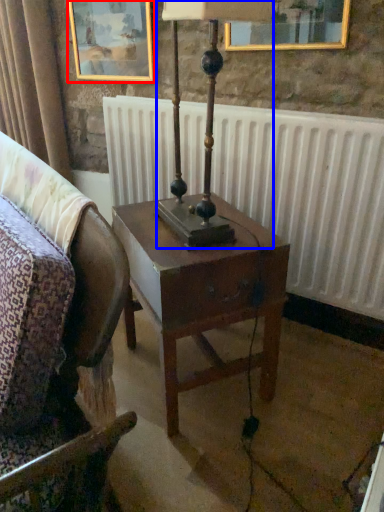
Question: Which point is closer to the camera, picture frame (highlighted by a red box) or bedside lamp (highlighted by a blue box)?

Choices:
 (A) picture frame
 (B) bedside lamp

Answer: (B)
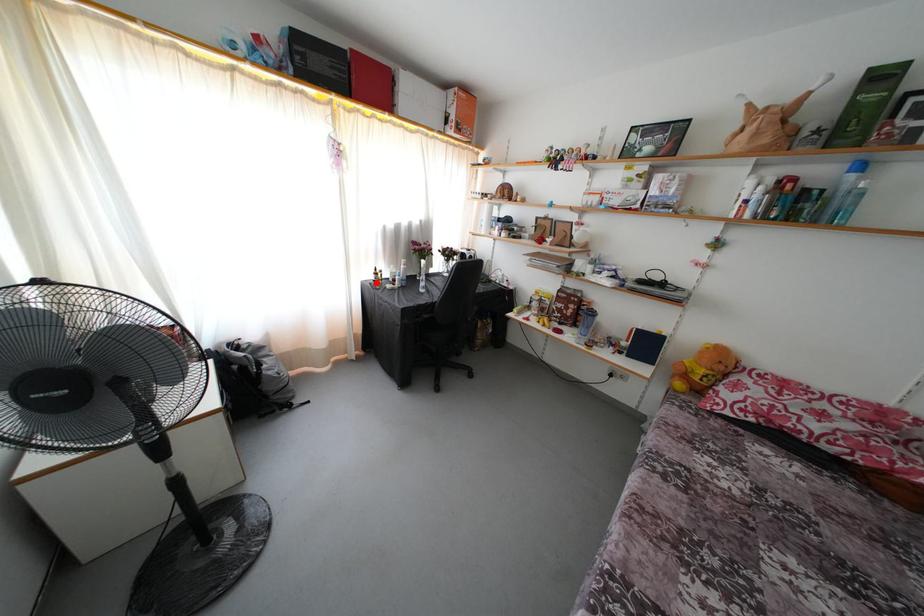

----

> Problem to solve
Update the material by replacing "bedside lamp" with "desk lamp" wherever it occurs. Leave all other text unchanged and omit the pictures.

> Final answer
Question: Which point is closer to the camera, picture frame (highlighted by a red box) or desk lamp (highlighted by a blue box)?

Choices:
 (A) picture frame
 (B) desk lamp

Answer: (B)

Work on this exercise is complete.